## The task
Copy the data that follows exactly, and include none of its images.

Data Block Start

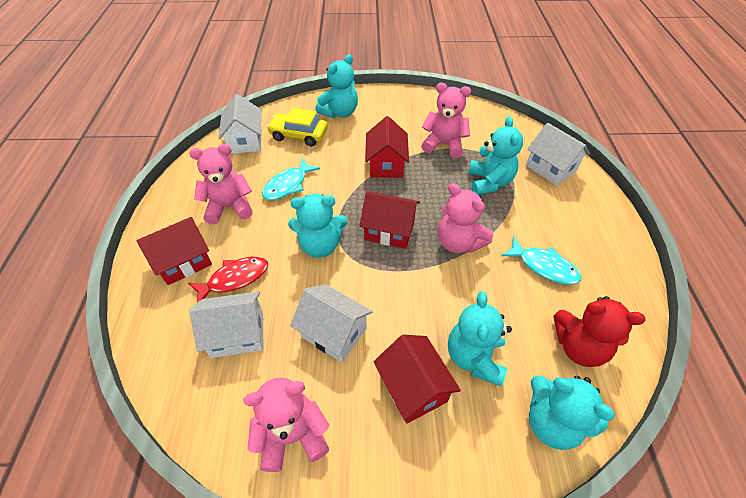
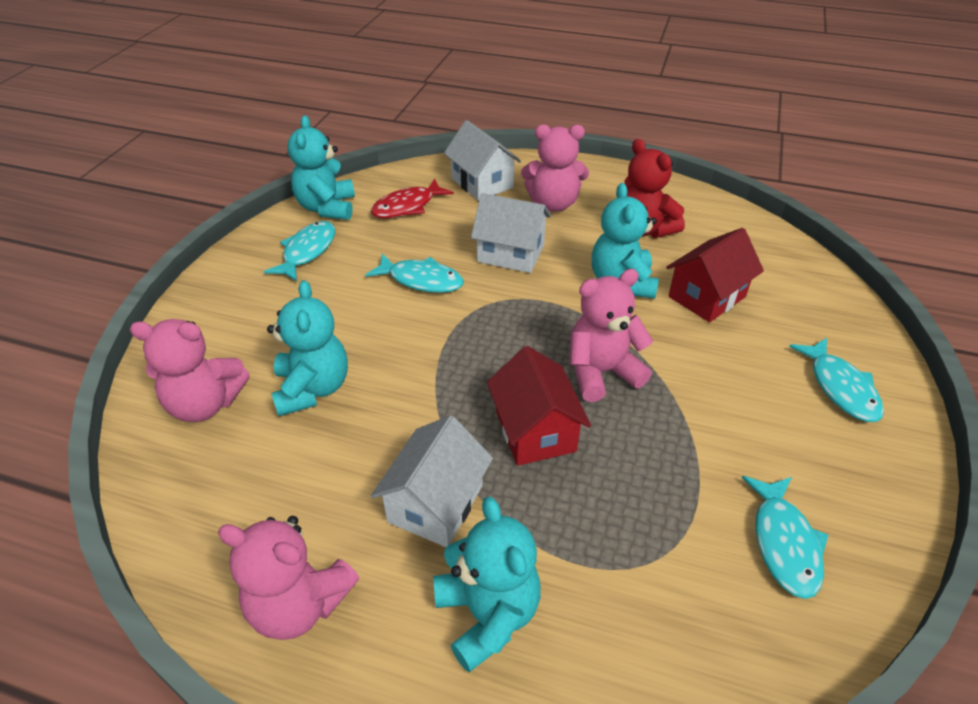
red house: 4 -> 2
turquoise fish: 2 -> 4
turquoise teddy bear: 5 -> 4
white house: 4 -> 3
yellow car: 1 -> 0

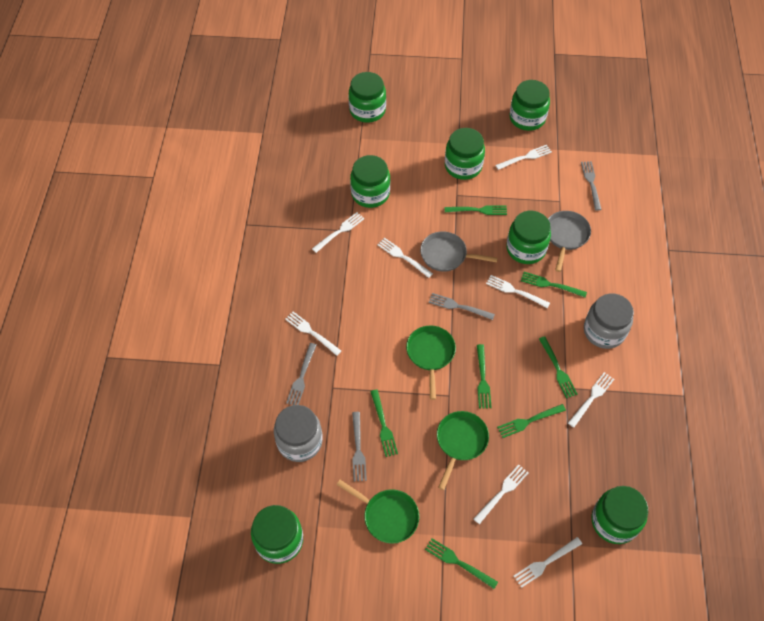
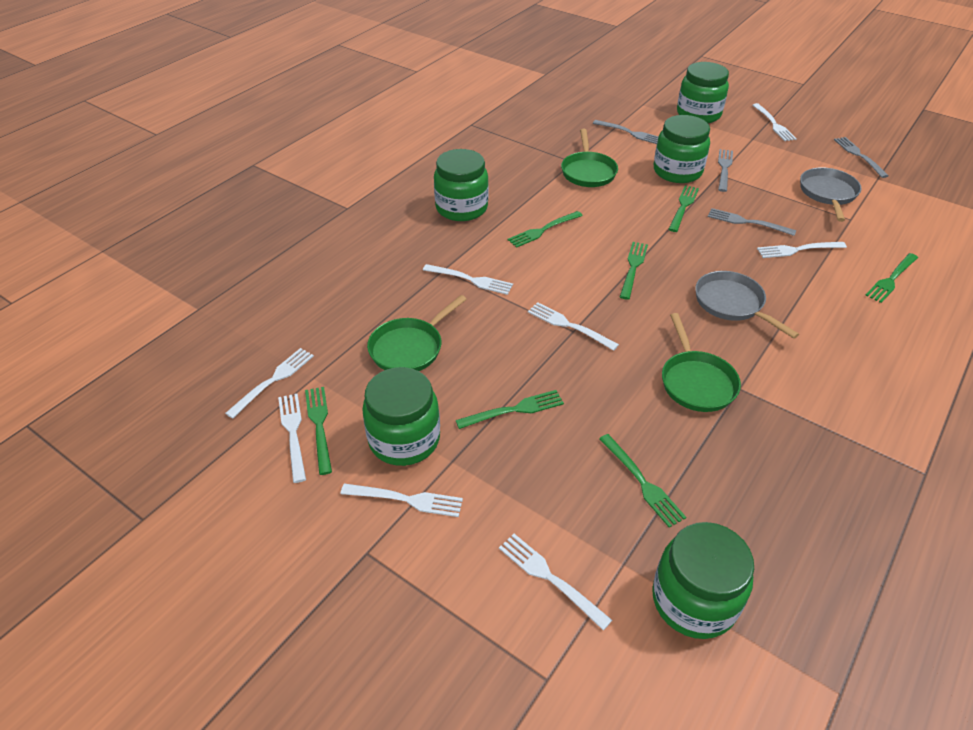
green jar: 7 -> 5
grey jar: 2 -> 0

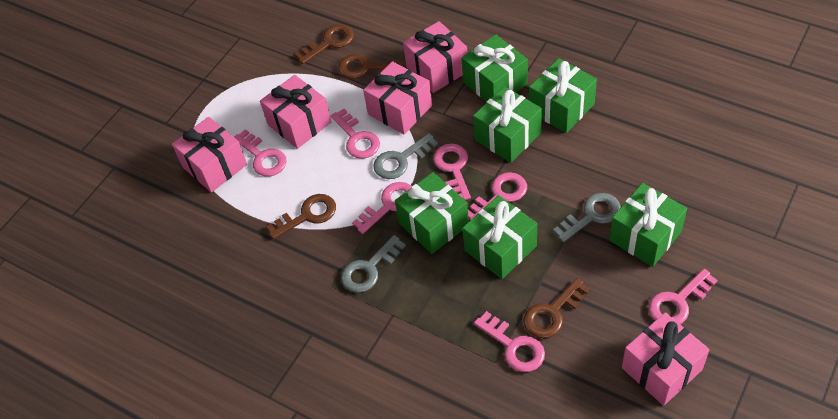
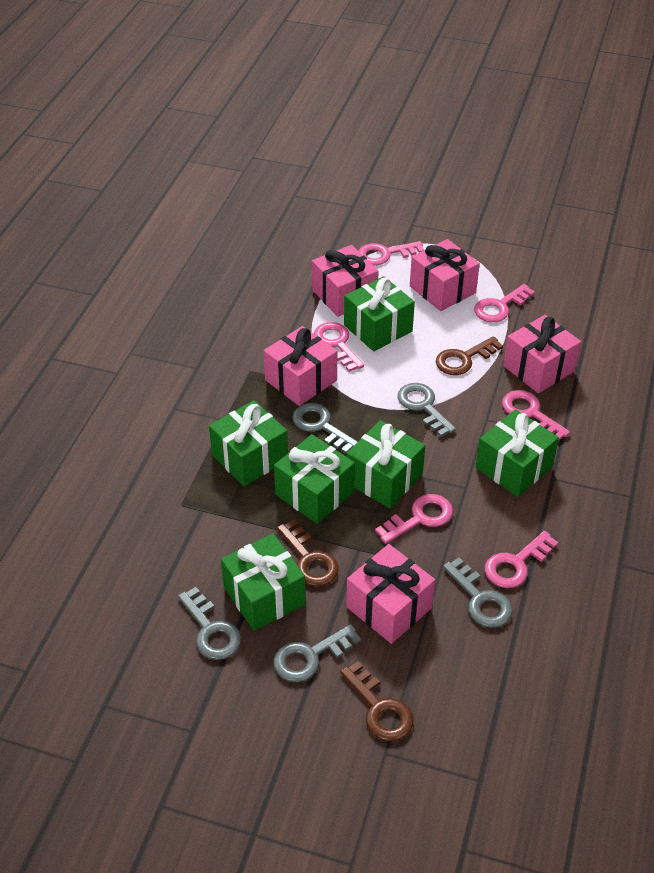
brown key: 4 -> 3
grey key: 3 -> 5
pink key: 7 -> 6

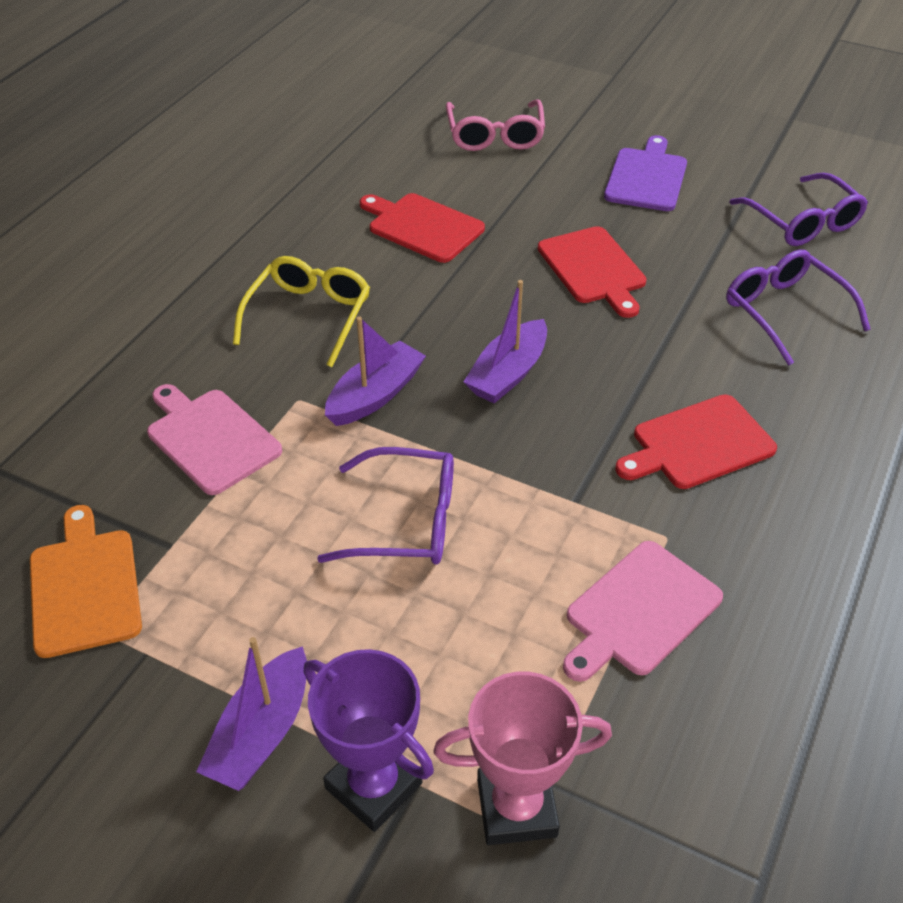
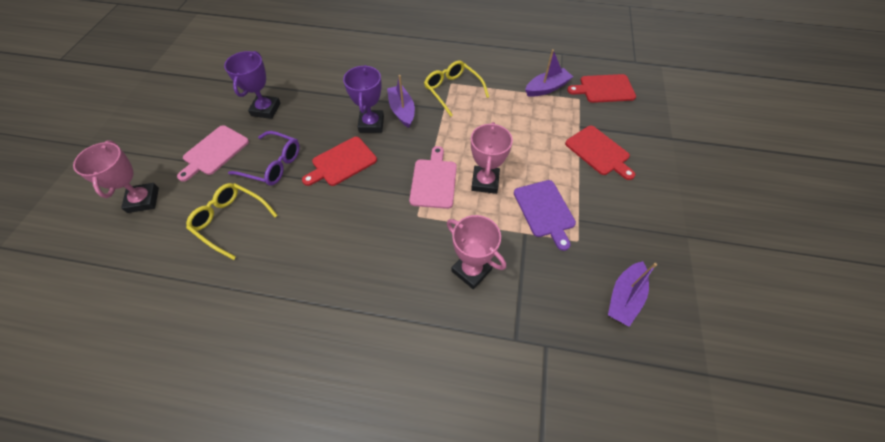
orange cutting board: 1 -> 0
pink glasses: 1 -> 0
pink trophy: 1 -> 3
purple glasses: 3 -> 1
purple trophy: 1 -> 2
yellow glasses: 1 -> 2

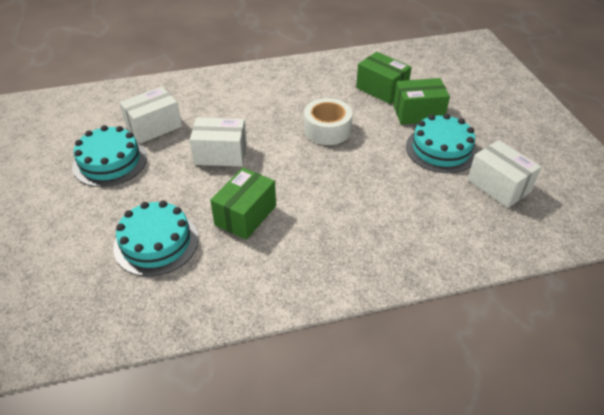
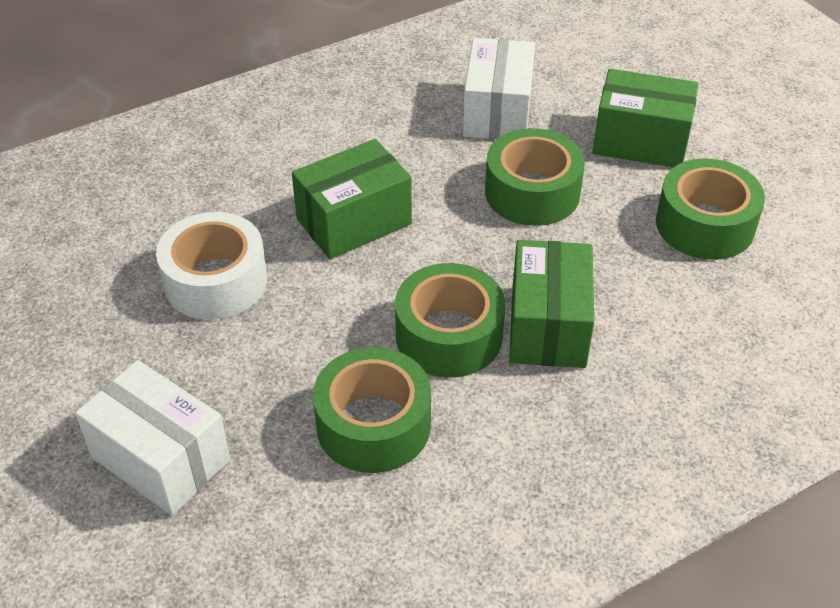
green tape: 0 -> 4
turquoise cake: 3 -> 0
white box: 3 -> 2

Data Block End

## Response area
red house: 4 -> 2
turquoise fish: 2 -> 4
turquoise teddy bear: 5 -> 4
white house: 4 -> 3
yellow car: 1 -> 0

green jar: 7 -> 5
grey jar: 2 -> 0

brown key: 4 -> 3
grey key: 3 -> 5
pink key: 7 -> 6

orange cutting board: 1 -> 0
pink glasses: 1 -> 0
pink trophy: 1 -> 3
purple glasses: 3 -> 1
purple trophy: 1 -> 2
yellow glasses: 1 -> 2

green tape: 0 -> 4
turquoise cake: 3 -> 0
white box: 3 -> 2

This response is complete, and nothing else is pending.